**PROBLEM REQUIREMENTS:**
Your reply should contain nothing except the lines from the one with "brown brick C1 level 2 -> none" through the end of the listing below, reproduced exactly and stripped of pictures.

━━━━

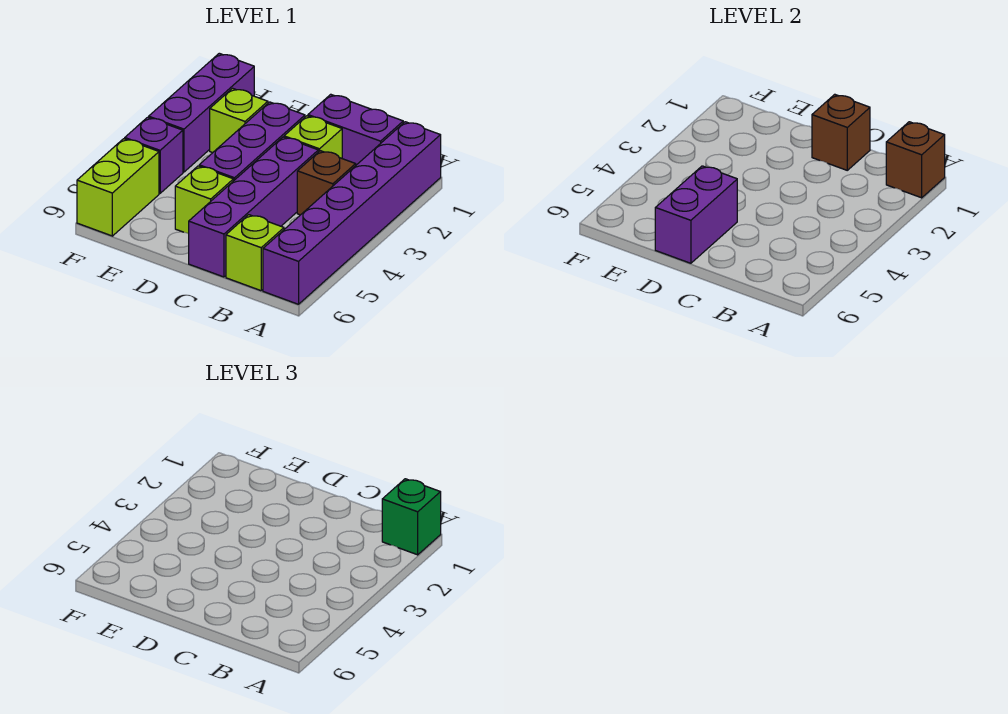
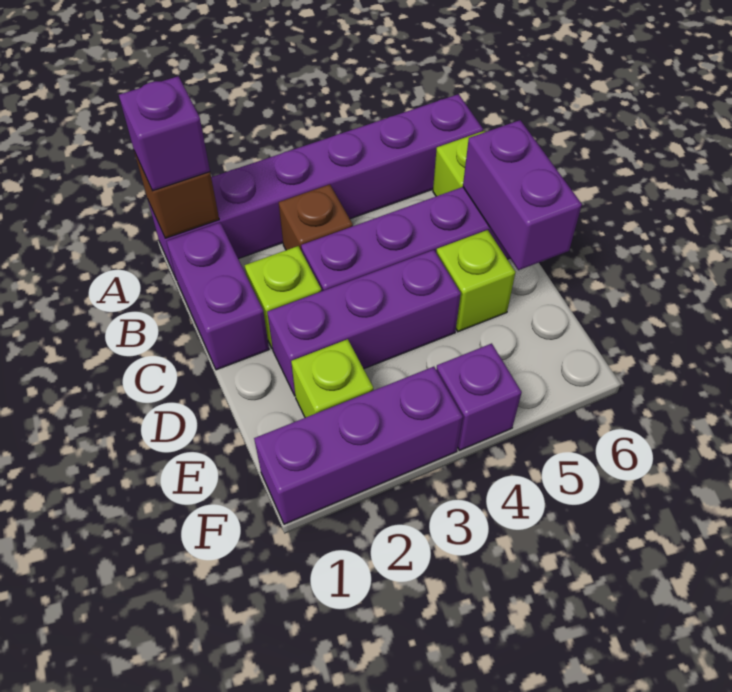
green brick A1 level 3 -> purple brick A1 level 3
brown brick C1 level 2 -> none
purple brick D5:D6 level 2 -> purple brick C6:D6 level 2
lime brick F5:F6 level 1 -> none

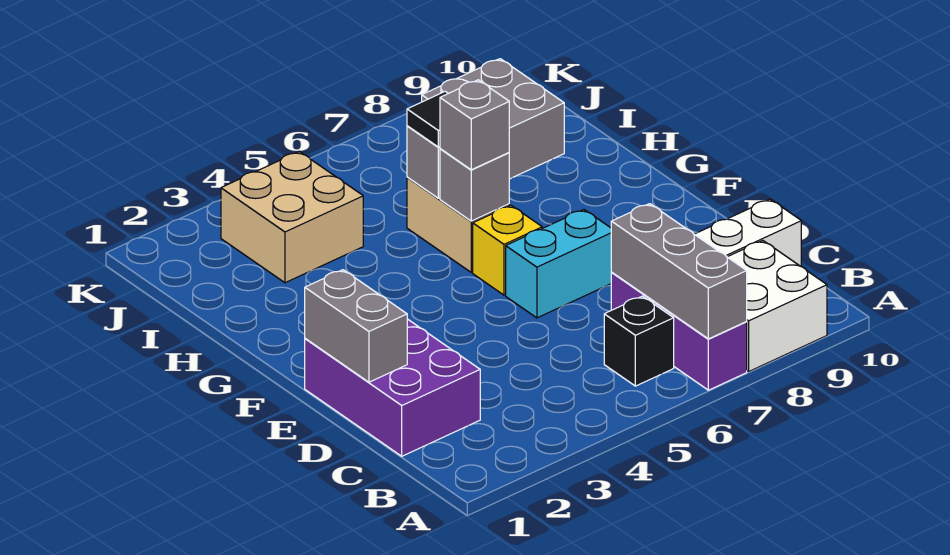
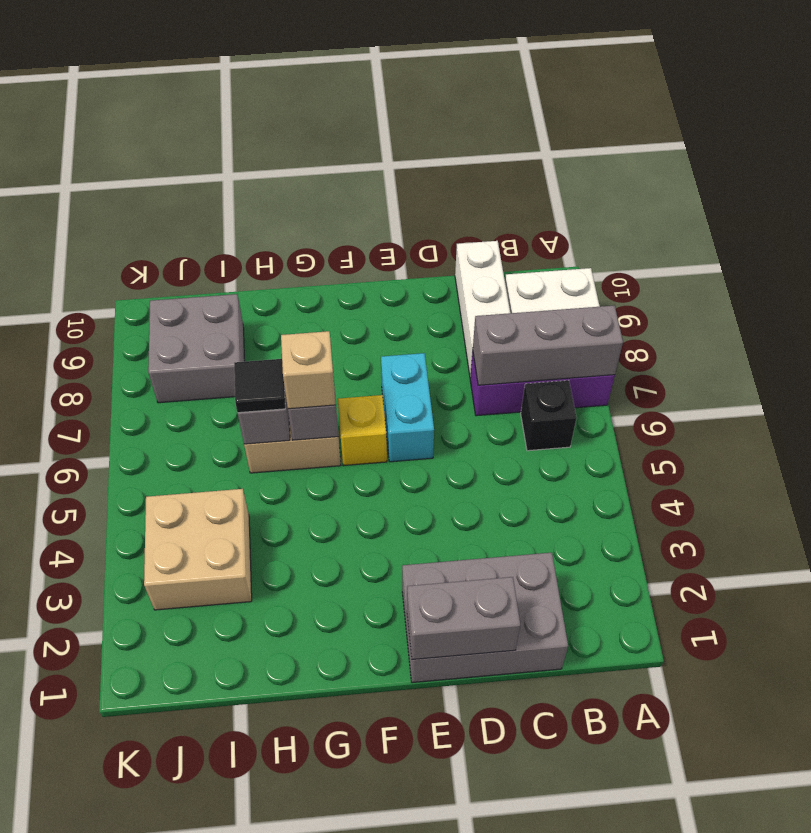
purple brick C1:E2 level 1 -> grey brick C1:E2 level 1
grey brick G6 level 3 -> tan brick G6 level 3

━━━━

**WRITTEN ANSWER:**
brown brick C1 level 2 -> none
purple brick D5:D6 level 2 -> purple brick C6:D6 level 2
lime brick F5:F6 level 1 -> none

purple brick C1:E2 level 1 -> grey brick C1:E2 level 1
grey brick G6 level 3 -> tan brick G6 level 3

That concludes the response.